- Work request -
Write out every line below again exactly as it stands, skipping each image.

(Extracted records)
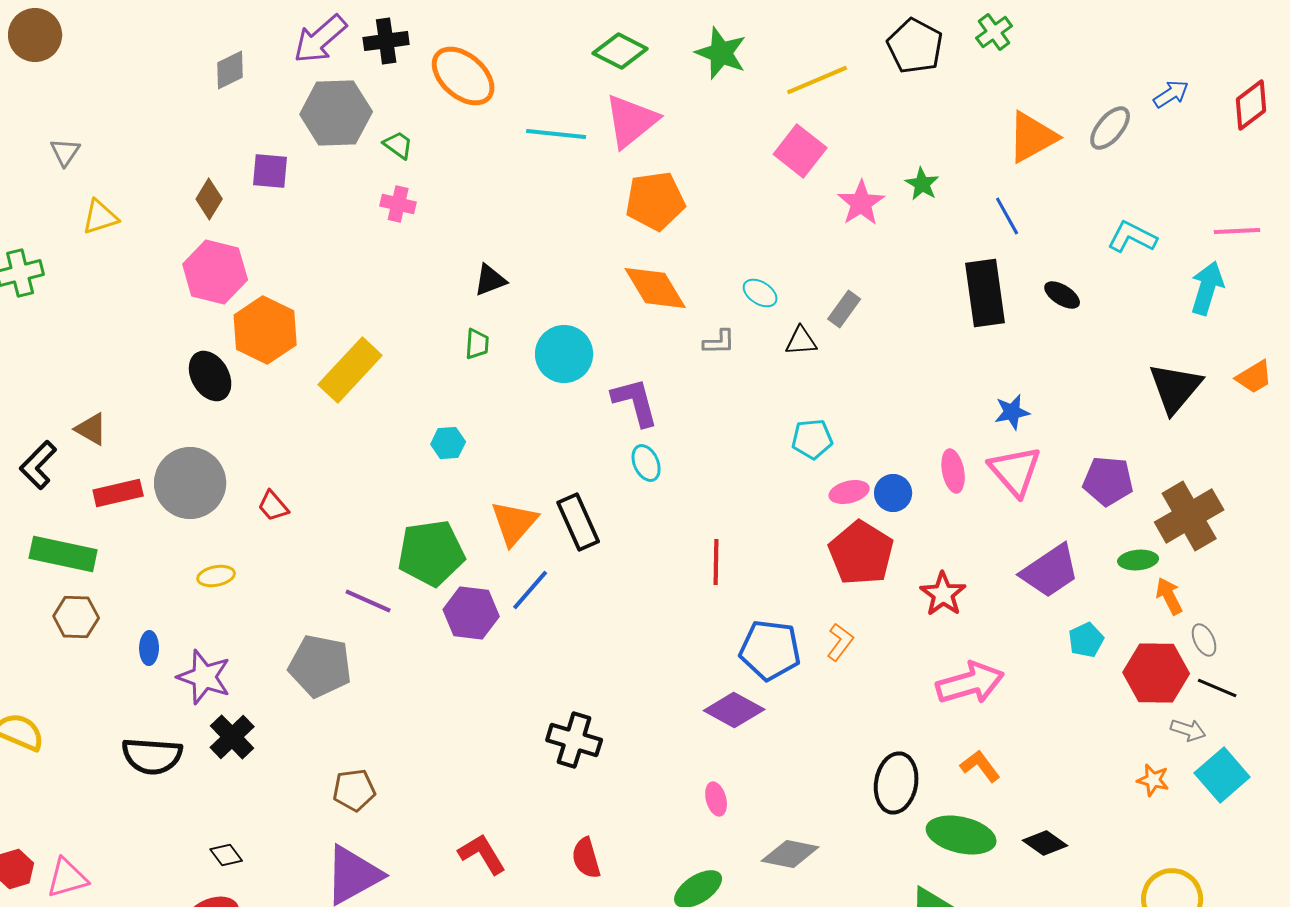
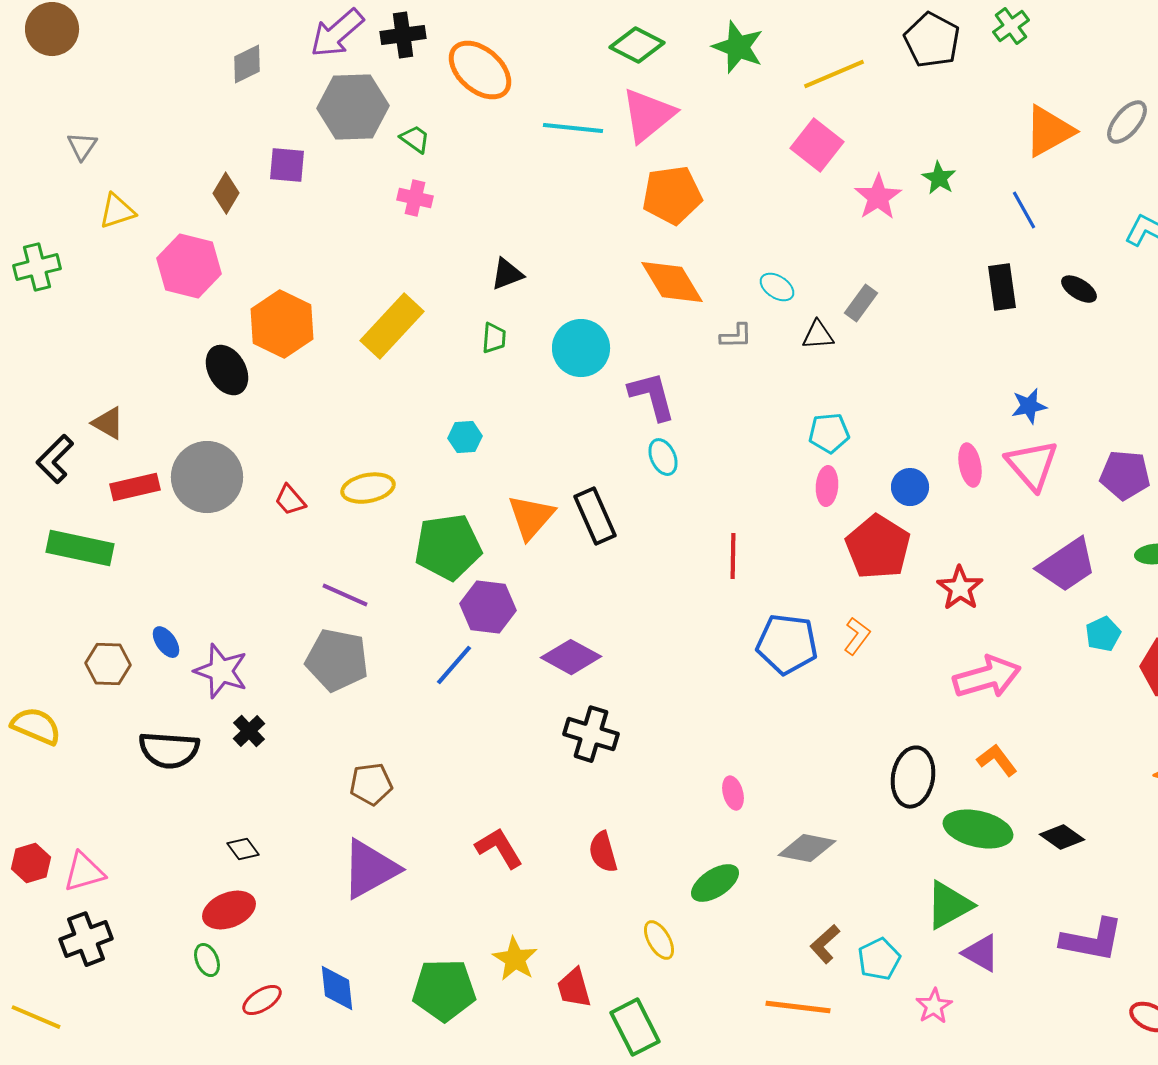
pink hexagon: (215, 272) -> (189, 266), moved
black rectangle: (985, 293) -> (1002, 287), size x0.7
yellow rectangle: (350, 370) -> (392, 326), moved
pink ellipse: (849, 492) -> (827, 486), moved, turned -72
yellow ellipse: (216, 576) -> (368, 488), moved, size x1.4
blue line: (530, 590) -> (454, 665), moved
purple line: (368, 601) -> (345, 595), moved
brown hexagon: (76, 617) -> (108, 664), moved
blue ellipse: (149, 648) -> (166, 642), turned -36
purple diamond: (734, 710) -> (571, 657), moved
black cross: (232, 737) -> (249, 731), size x0.7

- Result of the task -
pink hexagon: (215, 272) -> (189, 266), moved
black rectangle: (985, 293) -> (1002, 287), size x0.7
yellow rectangle: (350, 370) -> (392, 326), moved
pink ellipse: (849, 492) -> (827, 486), moved, turned -72
yellow ellipse: (216, 576) -> (368, 488), moved, size x1.4
blue line: (530, 590) -> (454, 665), moved
purple line: (368, 601) -> (345, 595), moved
brown hexagon: (76, 617) -> (108, 664), moved
blue ellipse: (149, 648) -> (166, 642), turned -36
purple diamond: (734, 710) -> (571, 657), moved
black cross: (232, 737) -> (249, 731), size x0.7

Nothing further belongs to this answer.